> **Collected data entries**
+++++
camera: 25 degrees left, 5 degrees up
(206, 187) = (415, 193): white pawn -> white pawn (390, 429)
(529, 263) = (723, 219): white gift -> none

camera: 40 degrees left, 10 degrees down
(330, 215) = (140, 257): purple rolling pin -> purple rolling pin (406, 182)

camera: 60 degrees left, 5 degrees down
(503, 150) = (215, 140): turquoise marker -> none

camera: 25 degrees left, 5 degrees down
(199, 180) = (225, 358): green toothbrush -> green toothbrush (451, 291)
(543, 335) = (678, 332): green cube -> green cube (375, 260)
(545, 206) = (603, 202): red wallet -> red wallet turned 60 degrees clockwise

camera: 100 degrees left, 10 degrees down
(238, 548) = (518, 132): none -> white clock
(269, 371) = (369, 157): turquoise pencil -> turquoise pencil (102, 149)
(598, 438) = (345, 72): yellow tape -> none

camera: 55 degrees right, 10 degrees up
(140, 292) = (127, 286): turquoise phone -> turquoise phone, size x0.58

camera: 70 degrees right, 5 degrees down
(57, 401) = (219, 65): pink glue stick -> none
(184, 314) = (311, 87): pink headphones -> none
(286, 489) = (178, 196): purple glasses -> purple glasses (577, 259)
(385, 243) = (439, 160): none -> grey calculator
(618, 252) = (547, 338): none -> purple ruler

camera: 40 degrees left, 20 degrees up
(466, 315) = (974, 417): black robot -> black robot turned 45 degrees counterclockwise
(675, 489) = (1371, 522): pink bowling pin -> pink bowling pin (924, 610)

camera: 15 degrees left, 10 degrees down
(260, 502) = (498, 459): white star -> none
+++++
> **PROBLEM DESCRIPTION**
Set the entries down again exactly, beginning with their first line and ending with the line that contains "(330, 215) = (140, 257): purple"; omit all other lines.

> **WRITTEN ANSWER**
camera: 25 degrees left, 5 degrees up
(206, 187) = (415, 193): white pawn -> white pawn (390, 429)
(529, 263) = (723, 219): white gift -> none

camera: 40 degrees left, 10 degrees down
(330, 215) = (140, 257): purple rolling pin -> purple rolling pin (406, 182)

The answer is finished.